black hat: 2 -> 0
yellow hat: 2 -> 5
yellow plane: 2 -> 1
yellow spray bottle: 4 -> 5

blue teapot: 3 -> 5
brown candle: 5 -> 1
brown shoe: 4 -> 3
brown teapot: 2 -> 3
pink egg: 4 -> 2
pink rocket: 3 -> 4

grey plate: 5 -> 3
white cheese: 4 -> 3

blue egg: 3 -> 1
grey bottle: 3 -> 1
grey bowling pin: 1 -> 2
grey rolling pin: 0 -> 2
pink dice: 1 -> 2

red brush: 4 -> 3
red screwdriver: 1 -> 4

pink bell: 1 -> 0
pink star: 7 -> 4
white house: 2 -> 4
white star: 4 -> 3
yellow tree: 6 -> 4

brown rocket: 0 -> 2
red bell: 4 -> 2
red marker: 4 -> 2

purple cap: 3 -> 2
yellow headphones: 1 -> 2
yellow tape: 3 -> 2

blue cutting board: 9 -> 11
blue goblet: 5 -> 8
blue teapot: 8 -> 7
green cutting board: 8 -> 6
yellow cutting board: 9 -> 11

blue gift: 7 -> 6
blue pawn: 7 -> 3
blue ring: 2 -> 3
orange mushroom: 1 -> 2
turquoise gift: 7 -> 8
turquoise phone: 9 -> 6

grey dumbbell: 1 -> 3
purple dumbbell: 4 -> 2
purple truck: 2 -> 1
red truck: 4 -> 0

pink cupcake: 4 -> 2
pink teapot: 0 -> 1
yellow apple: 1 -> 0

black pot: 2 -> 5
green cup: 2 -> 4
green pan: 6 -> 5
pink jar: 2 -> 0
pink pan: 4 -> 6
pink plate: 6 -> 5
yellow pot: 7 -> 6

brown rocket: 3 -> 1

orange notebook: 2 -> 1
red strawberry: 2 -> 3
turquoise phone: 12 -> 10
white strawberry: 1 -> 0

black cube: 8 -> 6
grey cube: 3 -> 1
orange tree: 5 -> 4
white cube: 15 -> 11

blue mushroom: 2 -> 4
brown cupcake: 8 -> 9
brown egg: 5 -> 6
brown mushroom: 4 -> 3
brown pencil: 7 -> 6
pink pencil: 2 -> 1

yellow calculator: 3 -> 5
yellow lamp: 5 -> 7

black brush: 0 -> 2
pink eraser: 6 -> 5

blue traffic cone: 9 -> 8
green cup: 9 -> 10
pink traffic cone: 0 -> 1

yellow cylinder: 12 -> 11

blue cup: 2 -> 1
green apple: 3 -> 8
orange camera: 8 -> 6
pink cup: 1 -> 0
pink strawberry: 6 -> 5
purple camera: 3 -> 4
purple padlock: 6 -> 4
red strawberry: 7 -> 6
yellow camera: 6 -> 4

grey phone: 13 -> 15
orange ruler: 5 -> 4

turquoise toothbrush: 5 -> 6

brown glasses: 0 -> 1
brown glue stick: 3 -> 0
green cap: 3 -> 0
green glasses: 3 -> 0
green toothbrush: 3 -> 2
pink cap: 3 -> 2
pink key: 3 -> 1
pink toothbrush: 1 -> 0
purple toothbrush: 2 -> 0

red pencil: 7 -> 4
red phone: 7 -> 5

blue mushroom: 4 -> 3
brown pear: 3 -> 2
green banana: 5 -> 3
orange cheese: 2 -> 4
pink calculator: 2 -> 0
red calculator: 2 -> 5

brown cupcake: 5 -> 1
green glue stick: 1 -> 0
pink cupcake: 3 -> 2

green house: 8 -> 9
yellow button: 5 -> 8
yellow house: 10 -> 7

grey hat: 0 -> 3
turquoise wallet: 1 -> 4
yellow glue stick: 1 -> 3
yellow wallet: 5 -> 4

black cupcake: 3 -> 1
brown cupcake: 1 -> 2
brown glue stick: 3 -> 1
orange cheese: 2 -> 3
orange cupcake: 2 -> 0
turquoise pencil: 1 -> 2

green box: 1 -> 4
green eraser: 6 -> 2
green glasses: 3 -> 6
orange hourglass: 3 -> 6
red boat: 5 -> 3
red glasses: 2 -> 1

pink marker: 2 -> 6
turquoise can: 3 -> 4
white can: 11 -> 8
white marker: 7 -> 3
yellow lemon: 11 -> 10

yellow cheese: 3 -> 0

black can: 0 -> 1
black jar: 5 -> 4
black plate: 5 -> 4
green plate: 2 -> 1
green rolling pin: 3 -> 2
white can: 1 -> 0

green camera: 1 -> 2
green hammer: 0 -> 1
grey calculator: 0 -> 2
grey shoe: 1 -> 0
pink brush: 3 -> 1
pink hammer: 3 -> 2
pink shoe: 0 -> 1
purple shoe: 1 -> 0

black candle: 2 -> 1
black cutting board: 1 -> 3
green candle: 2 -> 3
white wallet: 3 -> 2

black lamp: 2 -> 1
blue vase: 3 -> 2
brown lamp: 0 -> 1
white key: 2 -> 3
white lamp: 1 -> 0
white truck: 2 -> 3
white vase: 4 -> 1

____________

Copy out every line of the data in which the word "pencil" is found.

brown pencil: 7 -> 6
pink pencil: 2 -> 1
red pencil: 7 -> 4
turquoise pencil: 1 -> 2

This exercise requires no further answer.